Range to reproduce from the entries below: the line with "The camera went 55", the line with "Someone put down", and every line in between. Give them exactly and give nothing else.

Data to examine —
=-=-=

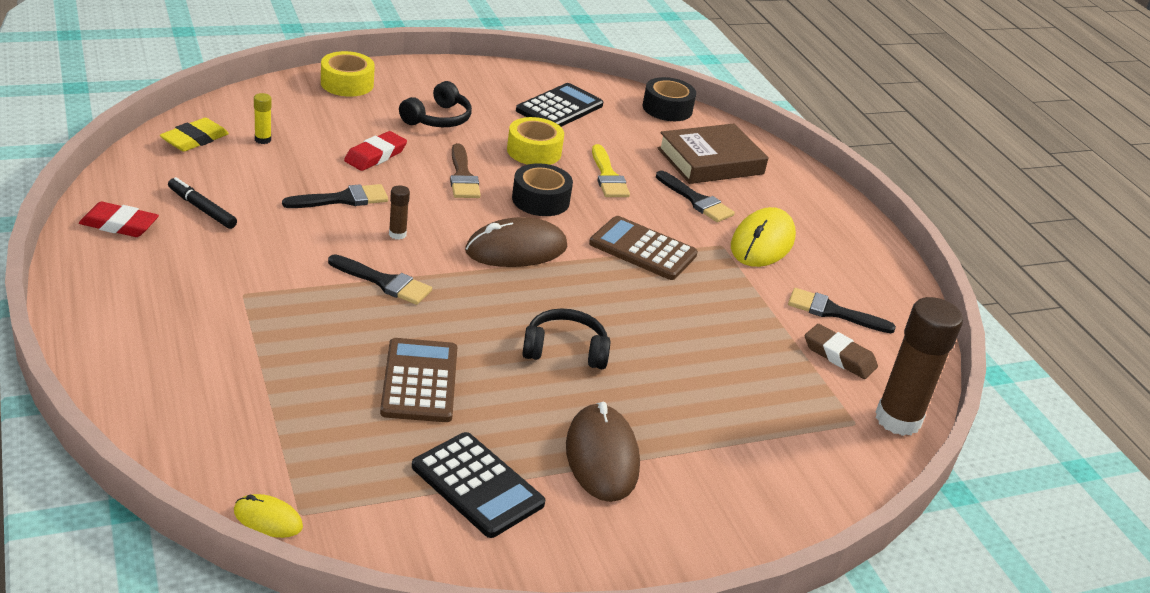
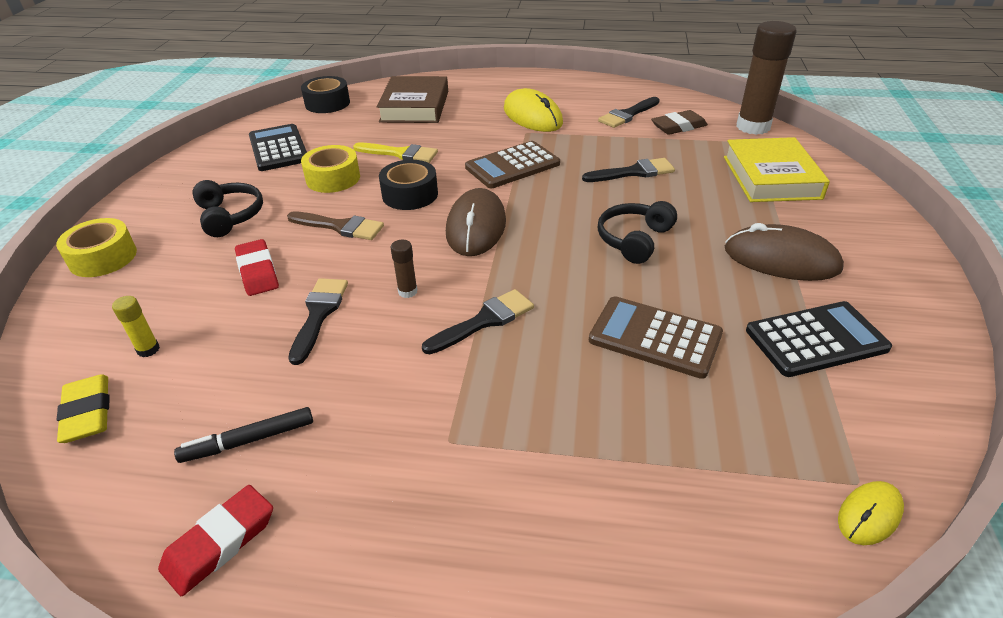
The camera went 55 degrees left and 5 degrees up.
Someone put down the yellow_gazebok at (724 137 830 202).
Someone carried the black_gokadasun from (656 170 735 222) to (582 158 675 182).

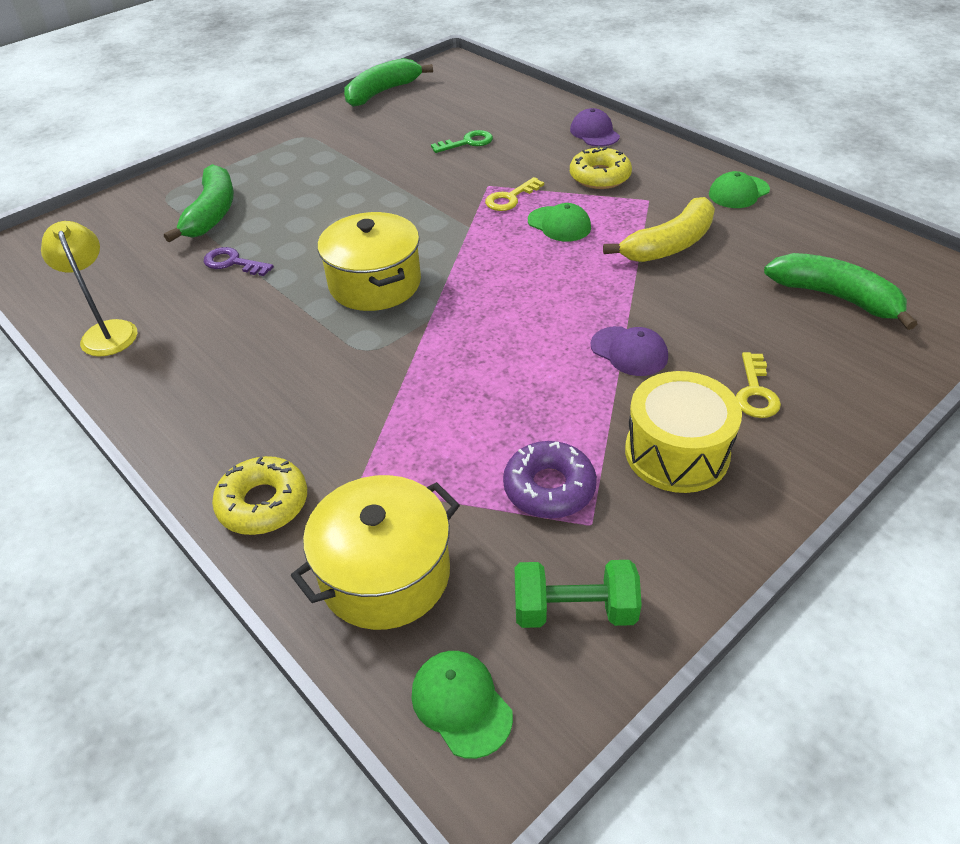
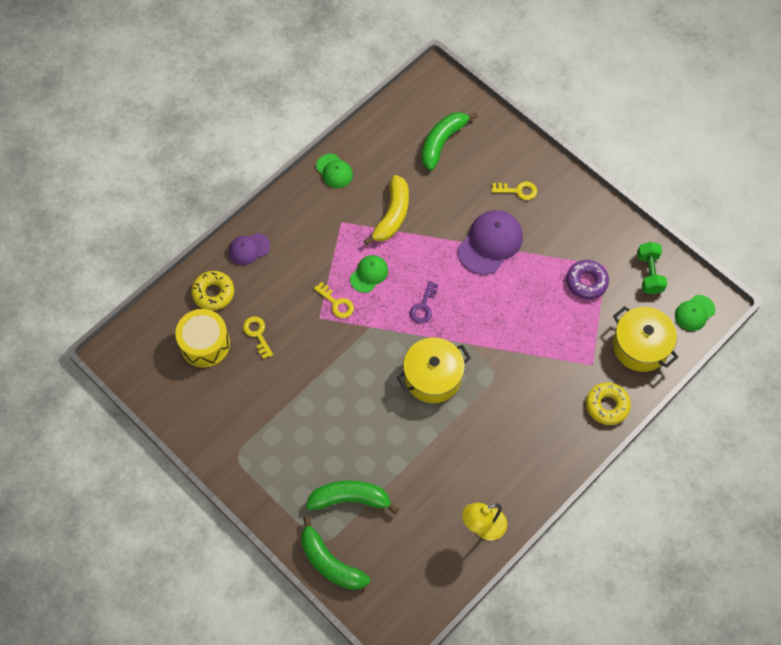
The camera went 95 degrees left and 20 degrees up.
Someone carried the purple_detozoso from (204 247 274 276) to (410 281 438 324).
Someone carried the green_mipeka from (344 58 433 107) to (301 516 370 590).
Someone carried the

=-=-=

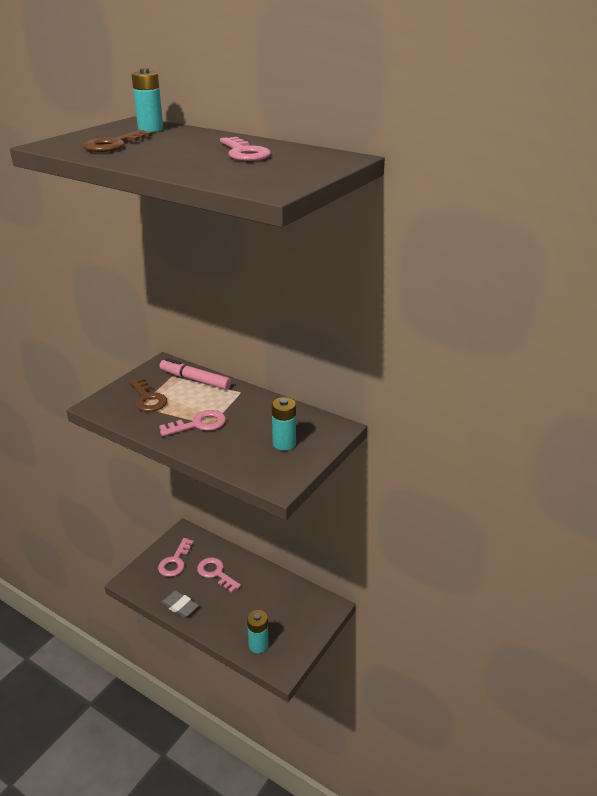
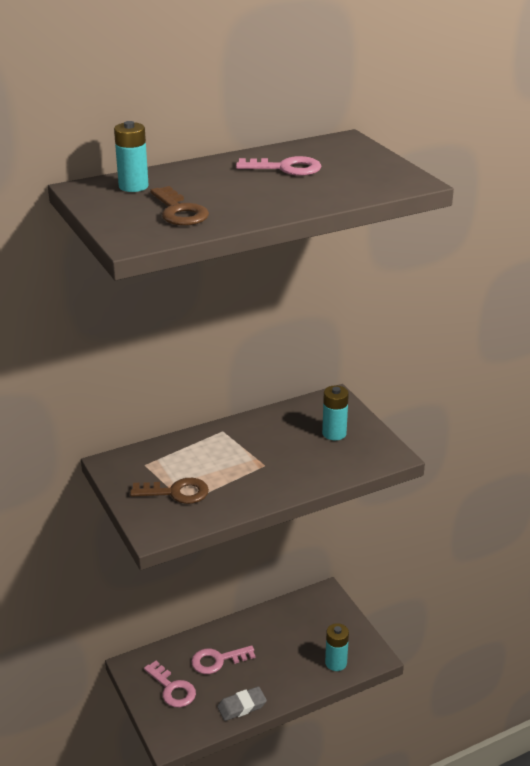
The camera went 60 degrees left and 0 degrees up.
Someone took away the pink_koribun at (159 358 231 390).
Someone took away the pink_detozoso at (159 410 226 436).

=-=-=

Task response —
The camera went 55 degrees left and 5 degrees up.
Someone put down the yellow_gazebok at (724 137 830 202).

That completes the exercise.